Print, please, exactly the lines from the one with "white traffic cone: 3 -> 1" through the final line of the data below, with both ends included and the pictures left out.

──────── Data records

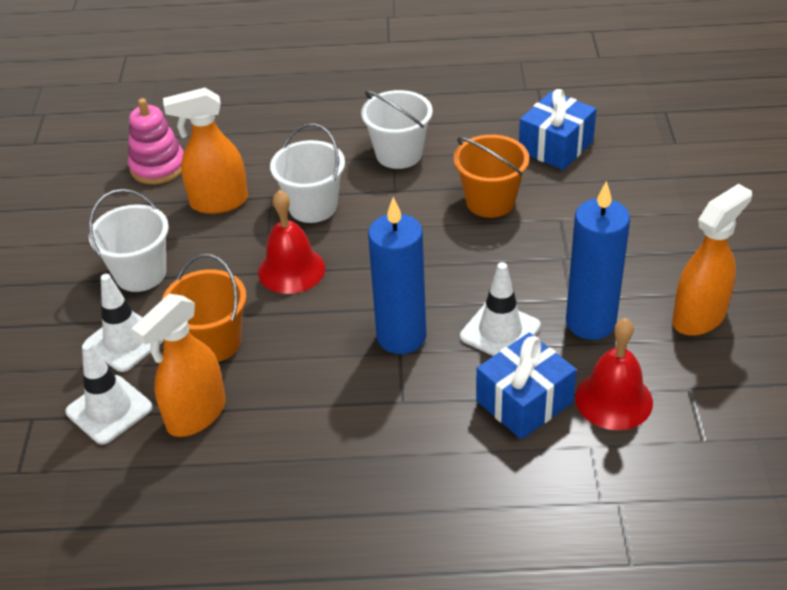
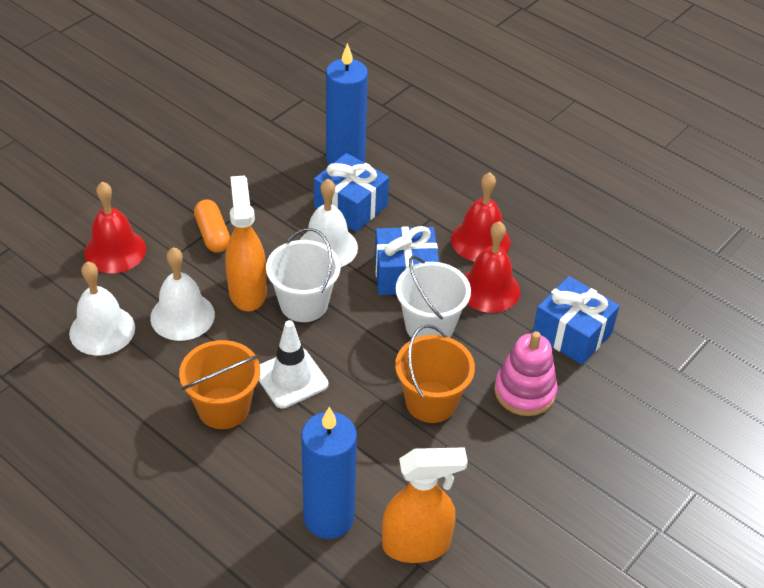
blue gift: 2 -> 3
orange capsule: 0 -> 1
orange spray bottle: 3 -> 2
red bell: 2 -> 3
white bell: 0 -> 3
white bucket: 3 -> 2
white traffic cone: 3 -> 1

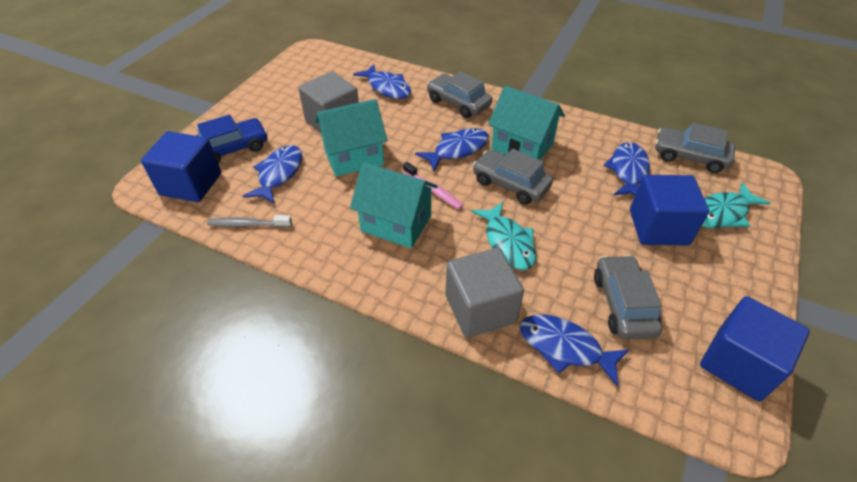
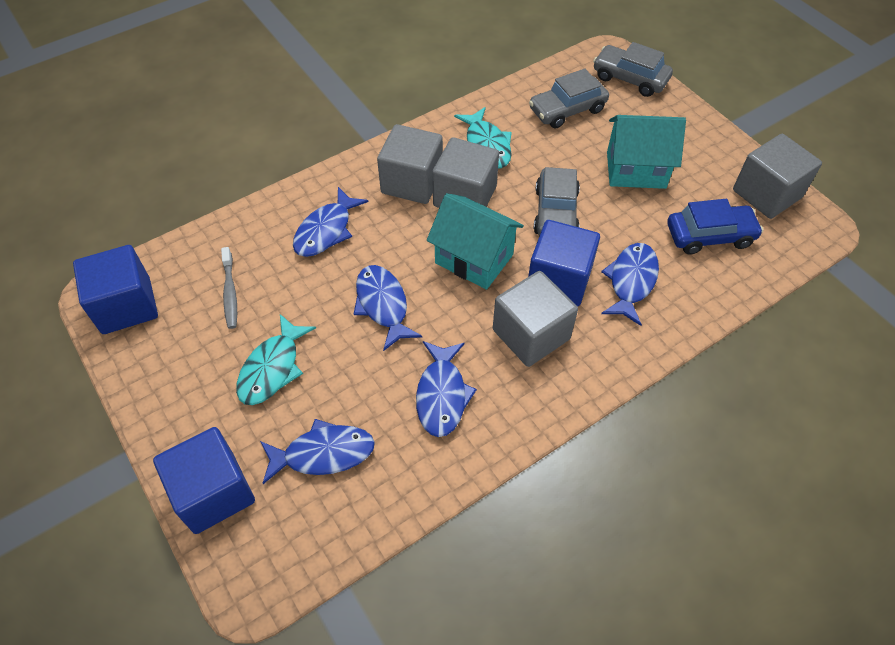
grey car: 4 -> 3
grey cube: 2 -> 4
pink toothbrush: 1 -> 0
turquoise house: 3 -> 2

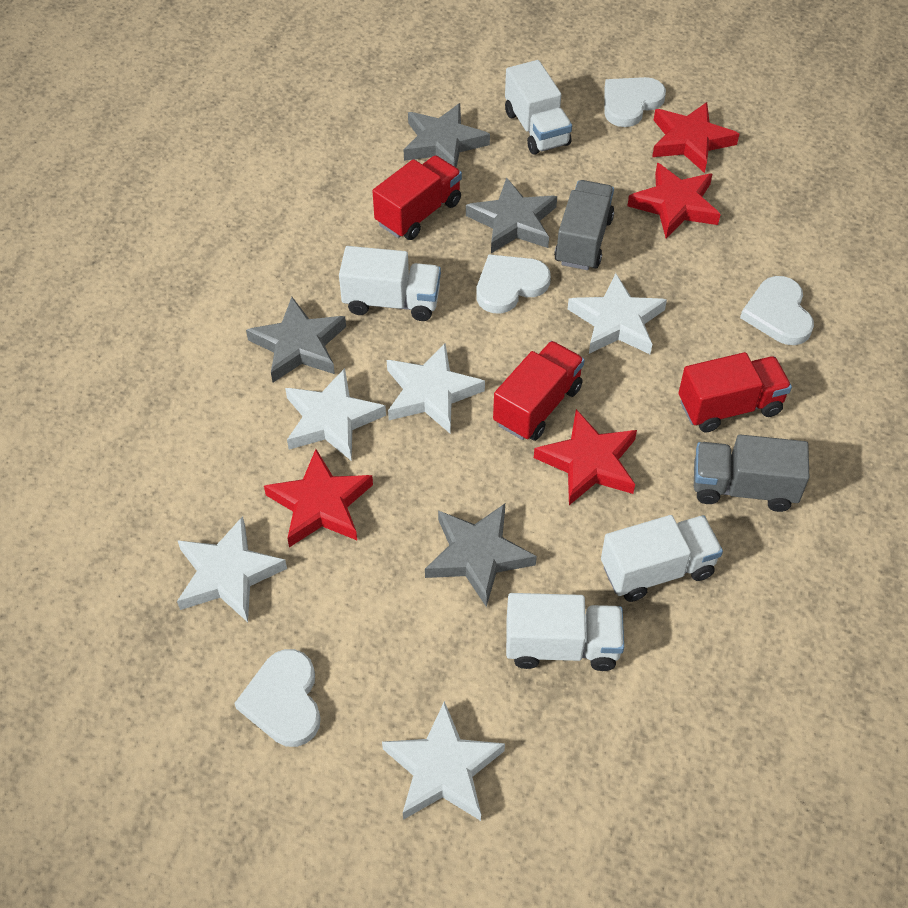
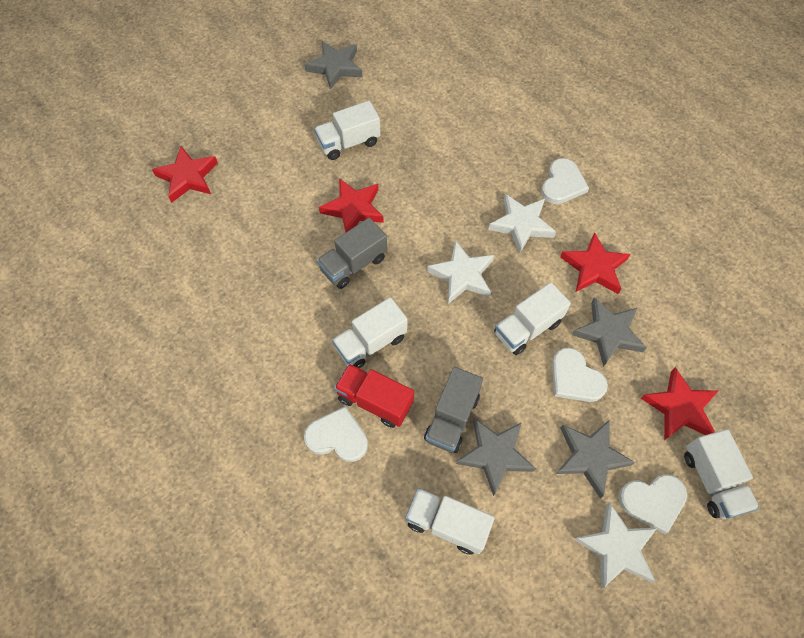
red truck: 3 -> 1
white star: 5 -> 3
white truck: 4 -> 5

────────────────

* Task output:
white traffic cone: 3 -> 1

grey car: 4 -> 3
grey cube: 2 -> 4
pink toothbrush: 1 -> 0
turquoise house: 3 -> 2

red truck: 3 -> 1
white star: 5 -> 3
white truck: 4 -> 5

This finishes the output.